Records from a data collection:
■ ■ ■ ■

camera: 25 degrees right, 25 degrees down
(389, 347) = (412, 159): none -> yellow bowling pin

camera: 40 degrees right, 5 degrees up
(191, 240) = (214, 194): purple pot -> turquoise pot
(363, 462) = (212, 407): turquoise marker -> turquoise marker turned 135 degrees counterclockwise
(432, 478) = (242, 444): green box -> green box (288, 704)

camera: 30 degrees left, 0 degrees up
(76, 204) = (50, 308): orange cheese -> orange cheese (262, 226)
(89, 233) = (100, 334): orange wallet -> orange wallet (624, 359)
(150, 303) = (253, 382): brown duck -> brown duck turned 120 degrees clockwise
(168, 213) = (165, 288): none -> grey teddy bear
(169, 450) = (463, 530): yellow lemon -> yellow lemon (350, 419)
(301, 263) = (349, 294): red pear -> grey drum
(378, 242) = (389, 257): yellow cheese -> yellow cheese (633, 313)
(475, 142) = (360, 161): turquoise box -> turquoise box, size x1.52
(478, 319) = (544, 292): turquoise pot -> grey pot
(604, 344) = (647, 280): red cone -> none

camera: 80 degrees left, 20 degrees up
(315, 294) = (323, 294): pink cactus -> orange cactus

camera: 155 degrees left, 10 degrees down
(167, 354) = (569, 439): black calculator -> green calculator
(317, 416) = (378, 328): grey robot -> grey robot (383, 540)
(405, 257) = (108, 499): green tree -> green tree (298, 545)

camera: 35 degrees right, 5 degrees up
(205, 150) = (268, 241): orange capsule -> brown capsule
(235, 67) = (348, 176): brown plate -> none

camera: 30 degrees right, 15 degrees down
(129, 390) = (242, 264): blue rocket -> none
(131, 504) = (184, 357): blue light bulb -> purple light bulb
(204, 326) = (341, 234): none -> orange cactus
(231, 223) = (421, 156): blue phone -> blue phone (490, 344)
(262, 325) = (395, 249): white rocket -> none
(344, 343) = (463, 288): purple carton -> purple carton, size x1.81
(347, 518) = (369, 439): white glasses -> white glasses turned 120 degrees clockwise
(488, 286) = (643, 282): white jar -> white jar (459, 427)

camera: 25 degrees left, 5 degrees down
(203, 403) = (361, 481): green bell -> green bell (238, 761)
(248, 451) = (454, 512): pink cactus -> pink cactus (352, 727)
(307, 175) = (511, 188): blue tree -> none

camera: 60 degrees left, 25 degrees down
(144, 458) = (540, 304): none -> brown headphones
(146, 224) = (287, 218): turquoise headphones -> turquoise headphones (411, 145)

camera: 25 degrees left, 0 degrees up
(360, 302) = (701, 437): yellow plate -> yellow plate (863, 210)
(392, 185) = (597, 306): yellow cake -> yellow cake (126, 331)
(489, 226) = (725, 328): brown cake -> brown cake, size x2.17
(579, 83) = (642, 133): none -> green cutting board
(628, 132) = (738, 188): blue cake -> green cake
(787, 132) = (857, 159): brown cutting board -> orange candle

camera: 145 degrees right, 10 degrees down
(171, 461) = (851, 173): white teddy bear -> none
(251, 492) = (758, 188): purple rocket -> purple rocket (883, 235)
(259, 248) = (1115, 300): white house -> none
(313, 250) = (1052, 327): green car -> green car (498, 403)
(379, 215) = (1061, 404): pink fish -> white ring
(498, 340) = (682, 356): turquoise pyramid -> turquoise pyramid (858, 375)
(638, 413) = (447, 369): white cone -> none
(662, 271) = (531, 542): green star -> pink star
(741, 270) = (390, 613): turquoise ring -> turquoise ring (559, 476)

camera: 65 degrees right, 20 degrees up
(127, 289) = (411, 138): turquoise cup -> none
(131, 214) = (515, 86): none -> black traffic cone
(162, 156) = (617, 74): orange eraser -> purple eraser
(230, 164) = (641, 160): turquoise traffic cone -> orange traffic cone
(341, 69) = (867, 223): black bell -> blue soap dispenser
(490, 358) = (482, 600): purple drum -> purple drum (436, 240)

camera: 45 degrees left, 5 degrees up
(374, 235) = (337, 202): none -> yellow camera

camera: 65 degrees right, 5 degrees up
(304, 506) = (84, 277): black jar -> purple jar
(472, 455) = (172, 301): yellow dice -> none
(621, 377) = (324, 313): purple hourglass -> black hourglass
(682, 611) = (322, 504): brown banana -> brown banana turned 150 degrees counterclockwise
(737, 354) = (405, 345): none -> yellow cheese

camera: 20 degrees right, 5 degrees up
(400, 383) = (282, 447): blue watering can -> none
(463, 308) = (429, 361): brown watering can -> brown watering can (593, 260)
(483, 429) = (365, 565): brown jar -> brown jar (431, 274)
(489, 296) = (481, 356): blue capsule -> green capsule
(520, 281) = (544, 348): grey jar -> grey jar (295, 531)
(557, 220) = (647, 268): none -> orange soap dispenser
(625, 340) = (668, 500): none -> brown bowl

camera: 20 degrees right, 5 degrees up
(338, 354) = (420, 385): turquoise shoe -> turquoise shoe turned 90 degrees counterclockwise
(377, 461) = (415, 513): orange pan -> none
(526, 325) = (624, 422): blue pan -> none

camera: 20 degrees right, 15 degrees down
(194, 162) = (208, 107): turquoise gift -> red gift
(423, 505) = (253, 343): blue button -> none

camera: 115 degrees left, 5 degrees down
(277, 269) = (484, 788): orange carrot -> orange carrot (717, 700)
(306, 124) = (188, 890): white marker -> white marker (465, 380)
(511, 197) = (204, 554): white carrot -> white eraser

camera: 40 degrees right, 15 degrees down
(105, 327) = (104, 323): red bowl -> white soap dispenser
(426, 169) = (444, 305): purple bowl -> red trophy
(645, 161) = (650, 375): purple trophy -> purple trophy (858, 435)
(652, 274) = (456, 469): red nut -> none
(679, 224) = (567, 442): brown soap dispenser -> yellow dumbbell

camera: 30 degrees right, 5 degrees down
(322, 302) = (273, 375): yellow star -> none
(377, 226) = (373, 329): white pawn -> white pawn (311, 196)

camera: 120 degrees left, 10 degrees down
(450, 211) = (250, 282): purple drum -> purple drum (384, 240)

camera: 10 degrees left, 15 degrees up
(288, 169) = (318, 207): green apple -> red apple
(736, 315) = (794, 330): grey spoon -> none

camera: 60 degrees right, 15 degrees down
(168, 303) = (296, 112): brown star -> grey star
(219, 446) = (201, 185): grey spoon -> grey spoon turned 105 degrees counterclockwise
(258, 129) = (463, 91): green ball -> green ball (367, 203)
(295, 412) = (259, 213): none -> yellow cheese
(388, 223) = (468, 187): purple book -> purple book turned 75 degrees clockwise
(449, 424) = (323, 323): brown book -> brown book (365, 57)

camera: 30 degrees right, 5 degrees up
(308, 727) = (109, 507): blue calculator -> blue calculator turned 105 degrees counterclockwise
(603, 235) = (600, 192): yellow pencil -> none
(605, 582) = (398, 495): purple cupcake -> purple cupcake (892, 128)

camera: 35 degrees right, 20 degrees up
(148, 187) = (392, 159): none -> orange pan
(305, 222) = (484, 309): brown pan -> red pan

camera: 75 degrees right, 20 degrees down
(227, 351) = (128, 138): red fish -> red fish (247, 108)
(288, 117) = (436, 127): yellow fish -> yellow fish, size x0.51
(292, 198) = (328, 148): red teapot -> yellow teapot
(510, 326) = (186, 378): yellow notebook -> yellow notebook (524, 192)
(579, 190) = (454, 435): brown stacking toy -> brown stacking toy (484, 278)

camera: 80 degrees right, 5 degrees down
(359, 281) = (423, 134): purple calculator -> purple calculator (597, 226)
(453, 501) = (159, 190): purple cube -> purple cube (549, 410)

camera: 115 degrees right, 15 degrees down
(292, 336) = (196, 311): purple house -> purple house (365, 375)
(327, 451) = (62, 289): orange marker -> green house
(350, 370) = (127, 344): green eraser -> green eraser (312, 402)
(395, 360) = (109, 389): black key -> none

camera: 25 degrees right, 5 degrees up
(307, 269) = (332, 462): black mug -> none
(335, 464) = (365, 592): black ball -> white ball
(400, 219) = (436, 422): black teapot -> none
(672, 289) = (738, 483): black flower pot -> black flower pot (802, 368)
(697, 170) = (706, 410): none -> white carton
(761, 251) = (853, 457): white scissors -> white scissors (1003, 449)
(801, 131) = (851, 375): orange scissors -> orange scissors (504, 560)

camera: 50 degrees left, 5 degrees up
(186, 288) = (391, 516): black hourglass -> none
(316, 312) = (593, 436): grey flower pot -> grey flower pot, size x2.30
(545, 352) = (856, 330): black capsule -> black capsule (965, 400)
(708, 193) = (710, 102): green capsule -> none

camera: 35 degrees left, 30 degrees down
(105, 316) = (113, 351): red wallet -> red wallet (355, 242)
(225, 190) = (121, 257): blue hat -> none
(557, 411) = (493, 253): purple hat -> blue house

■ ■ ■ ■

» **EXERCISE DIRECTIONS**: Print exactly the lines above, starting at the line that contains "(708, 193) = (710, 102): green" and ending with the last line of the records, both included.

» **WRITTEN SOLUTION**:
(708, 193) = (710, 102): green capsule -> none

camera: 35 degrees left, 30 degrees down
(105, 316) = (113, 351): red wallet -> red wallet (355, 242)
(225, 190) = (121, 257): blue hat -> none
(557, 411) = (493, 253): purple hat -> blue house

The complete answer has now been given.